_Exercise objective:_
Your answer must be an exact copy of the lines from the one holding "RFID1 pin MOSI: MO -> SDA" through the last line of the entries below, with nothing added.

(Task material Opens)

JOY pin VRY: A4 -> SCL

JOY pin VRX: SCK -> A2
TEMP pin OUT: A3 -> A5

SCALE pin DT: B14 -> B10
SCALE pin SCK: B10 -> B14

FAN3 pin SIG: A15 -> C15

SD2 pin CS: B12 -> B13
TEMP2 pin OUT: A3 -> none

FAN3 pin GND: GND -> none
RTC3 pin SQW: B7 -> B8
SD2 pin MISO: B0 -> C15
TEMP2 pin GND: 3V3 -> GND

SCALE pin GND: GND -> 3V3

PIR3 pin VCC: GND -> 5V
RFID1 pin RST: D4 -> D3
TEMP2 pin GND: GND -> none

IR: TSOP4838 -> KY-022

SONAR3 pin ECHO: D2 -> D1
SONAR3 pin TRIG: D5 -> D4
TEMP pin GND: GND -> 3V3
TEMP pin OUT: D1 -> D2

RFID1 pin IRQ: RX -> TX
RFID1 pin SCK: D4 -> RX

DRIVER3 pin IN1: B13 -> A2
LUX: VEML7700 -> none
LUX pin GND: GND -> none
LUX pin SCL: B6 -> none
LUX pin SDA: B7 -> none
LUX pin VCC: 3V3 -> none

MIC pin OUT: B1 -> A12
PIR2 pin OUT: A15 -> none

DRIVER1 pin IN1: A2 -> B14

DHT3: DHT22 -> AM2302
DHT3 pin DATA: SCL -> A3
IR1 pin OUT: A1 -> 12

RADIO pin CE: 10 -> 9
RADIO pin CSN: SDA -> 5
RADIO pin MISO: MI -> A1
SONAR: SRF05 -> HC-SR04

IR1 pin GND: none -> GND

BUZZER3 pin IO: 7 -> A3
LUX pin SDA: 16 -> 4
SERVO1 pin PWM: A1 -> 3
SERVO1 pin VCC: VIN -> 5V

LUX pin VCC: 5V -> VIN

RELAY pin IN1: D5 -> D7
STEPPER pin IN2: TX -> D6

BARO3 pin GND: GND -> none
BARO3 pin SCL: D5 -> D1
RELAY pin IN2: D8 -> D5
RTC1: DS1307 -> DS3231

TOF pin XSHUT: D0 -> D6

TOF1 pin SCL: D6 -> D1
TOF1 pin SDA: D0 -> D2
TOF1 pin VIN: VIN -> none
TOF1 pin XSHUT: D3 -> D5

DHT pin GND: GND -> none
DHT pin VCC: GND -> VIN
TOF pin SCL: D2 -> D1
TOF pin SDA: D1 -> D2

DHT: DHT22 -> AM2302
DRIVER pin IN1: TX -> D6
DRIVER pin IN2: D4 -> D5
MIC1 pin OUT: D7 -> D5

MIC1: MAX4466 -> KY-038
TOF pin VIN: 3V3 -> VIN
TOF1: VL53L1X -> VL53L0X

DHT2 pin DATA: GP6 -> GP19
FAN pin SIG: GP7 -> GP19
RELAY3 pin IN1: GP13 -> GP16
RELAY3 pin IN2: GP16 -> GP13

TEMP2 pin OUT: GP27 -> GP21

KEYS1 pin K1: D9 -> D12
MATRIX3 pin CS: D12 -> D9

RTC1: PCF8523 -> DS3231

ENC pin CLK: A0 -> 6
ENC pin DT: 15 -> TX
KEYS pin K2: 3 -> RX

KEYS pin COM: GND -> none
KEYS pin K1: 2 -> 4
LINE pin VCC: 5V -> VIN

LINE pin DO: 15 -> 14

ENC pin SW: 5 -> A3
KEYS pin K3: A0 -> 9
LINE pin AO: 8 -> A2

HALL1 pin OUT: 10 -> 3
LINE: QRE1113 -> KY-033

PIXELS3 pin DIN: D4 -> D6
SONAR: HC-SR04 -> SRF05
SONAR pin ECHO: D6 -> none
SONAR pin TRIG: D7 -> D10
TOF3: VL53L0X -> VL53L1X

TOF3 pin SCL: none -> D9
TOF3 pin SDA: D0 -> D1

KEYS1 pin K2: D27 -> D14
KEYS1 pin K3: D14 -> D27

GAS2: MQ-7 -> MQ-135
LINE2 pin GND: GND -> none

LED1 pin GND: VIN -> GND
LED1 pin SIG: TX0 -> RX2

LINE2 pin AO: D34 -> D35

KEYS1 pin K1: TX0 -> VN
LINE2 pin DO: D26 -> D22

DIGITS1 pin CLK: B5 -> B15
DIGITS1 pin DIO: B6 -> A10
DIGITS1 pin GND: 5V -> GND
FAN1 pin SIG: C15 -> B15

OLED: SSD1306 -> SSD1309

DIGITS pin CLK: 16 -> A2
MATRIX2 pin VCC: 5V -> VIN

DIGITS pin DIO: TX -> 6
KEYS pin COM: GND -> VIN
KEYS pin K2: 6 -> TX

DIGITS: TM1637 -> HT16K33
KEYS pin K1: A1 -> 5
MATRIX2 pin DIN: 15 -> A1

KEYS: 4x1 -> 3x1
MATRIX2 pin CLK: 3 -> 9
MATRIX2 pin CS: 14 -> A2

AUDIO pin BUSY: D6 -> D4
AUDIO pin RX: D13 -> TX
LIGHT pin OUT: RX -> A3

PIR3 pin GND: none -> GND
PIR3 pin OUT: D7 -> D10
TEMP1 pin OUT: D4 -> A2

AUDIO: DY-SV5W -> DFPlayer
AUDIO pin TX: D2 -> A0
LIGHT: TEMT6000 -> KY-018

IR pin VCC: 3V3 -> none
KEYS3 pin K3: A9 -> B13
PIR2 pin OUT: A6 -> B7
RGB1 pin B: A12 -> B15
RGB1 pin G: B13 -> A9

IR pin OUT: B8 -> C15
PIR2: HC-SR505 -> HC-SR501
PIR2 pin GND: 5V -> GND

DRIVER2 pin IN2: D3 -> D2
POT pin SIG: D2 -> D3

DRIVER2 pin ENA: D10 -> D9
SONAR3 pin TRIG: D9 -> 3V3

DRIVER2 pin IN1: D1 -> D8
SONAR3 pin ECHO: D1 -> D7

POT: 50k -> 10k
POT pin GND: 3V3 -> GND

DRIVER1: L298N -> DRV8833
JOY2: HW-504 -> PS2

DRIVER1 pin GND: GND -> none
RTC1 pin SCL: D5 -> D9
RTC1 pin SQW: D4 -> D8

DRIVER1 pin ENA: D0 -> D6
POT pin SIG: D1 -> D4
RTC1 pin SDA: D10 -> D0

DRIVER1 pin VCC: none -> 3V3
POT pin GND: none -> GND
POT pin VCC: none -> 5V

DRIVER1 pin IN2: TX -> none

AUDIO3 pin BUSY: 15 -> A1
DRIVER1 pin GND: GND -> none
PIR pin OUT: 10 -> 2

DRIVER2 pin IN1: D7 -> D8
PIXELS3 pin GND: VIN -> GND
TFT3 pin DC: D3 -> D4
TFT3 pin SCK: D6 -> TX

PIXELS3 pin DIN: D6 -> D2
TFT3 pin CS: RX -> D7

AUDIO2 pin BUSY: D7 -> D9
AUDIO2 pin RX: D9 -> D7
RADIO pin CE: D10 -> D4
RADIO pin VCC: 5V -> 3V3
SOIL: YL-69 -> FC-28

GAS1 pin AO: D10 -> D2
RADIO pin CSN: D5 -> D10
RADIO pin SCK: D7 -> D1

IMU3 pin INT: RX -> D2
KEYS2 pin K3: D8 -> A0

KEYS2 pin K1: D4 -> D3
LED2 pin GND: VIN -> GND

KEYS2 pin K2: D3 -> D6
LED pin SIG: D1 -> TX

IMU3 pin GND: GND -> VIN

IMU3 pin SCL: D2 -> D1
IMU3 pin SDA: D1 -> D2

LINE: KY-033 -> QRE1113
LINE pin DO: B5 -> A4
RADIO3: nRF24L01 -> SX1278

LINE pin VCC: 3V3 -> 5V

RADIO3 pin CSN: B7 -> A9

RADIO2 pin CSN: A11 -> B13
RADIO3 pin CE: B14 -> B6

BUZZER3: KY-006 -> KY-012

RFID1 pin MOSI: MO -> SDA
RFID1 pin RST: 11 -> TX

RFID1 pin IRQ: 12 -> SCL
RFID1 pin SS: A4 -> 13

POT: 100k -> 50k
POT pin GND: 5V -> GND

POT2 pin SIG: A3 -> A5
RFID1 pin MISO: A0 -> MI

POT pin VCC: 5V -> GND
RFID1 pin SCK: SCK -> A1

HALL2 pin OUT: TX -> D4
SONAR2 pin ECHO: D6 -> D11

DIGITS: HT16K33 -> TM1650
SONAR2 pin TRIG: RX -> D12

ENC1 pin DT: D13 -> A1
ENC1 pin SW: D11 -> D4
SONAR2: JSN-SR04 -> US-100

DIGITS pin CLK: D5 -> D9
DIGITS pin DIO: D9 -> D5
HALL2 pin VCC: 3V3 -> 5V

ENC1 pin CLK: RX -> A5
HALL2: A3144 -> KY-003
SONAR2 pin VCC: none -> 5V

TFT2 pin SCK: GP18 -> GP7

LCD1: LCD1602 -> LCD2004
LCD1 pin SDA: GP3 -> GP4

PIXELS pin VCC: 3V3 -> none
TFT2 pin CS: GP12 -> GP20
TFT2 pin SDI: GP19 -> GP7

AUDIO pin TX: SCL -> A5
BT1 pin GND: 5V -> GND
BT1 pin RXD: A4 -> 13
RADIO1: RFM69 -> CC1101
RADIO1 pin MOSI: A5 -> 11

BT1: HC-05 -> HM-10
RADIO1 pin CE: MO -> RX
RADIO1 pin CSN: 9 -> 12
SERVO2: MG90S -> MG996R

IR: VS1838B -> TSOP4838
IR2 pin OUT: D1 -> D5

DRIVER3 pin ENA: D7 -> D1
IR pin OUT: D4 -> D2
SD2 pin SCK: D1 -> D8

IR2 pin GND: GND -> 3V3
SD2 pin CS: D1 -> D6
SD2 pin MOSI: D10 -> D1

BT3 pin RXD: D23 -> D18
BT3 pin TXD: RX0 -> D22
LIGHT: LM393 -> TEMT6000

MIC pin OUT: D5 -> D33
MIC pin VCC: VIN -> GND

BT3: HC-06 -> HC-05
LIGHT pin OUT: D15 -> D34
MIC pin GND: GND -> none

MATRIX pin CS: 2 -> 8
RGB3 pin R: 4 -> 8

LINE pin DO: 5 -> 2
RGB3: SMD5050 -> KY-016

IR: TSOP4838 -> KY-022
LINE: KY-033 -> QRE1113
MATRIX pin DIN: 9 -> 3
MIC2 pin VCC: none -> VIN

(Task material Closes)

_Result for this task:_
RFID1 pin MOSI: MO -> SDA
RFID1 pin RST: 11 -> TX

RFID1 pin IRQ: 12 -> SCL
RFID1 pin SS: A4 -> 13

POT: 100k -> 50k
POT pin GND: 5V -> GND

POT2 pin SIG: A3 -> A5
RFID1 pin MISO: A0 -> MI

POT pin VCC: 5V -> GND
RFID1 pin SCK: SCK -> A1

HALL2 pin OUT: TX -> D4
SONAR2 pin ECHO: D6 -> D11

DIGITS: HT16K33 -> TM1650
SONAR2 pin TRIG: RX -> D12

ENC1 pin DT: D13 -> A1
ENC1 pin SW: D11 -> D4
SONAR2: JSN-SR04 -> US-100

DIGITS pin CLK: D5 -> D9
DIGITS pin DIO: D9 -> D5
HALL2 pin VCC: 3V3 -> 5V

ENC1 pin CLK: RX -> A5
HALL2: A3144 -> KY-003
SONAR2 pin VCC: none -> 5V

TFT2 pin SCK: GP18 -> GP7

LCD1: LCD1602 -> LCD2004
LCD1 pin SDA: GP3 -> GP4

PIXELS pin VCC: 3V3 -> none
TFT2 pin CS: GP12 -> GP20
TFT2 pin SDI: GP19 -> GP7

AUDIO pin TX: SCL -> A5
BT1 pin GND: 5V -> GND
BT1 pin RXD: A4 -> 13
RADIO1: RFM69 -> CC1101
RADIO1 pin MOSI: A5 -> 11

BT1: HC-05 -> HM-10
RADIO1 pin CE: MO -> RX
RADIO1 pin CSN: 9 -> 12
SERVO2: MG90S -> MG996R

IR: VS1838B -> TSOP4838
IR2 pin OUT: D1 -> D5

DRIVER3 pin ENA: D7 -> D1
IR pin OUT: D4 -> D2
SD2 pin SCK: D1 -> D8

IR2 pin GND: GND -> 3V3
SD2 pin CS: D1 -> D6
SD2 pin MOSI: D10 -> D1

BT3 pin RXD: D23 -> D18
BT3 pin TXD: RX0 -> D22
LIGHT: LM393 -> TEMT6000

MIC pin OUT: D5 -> D33
MIC pin VCC: VIN -> GND

BT3: HC-06 -> HC-05
LIGHT pin OUT: D15 -> D34
MIC pin GND: GND -> none

MATRIX pin CS: 2 -> 8
RGB3 pin R: 4 -> 8

LINE pin DO: 5 -> 2
RGB3: SMD5050 -> KY-016

IR: TSOP4838 -> KY-022
LINE: KY-033 -> QRE1113
MATRIX pin DIN: 9 -> 3
MIC2 pin VCC: none -> VIN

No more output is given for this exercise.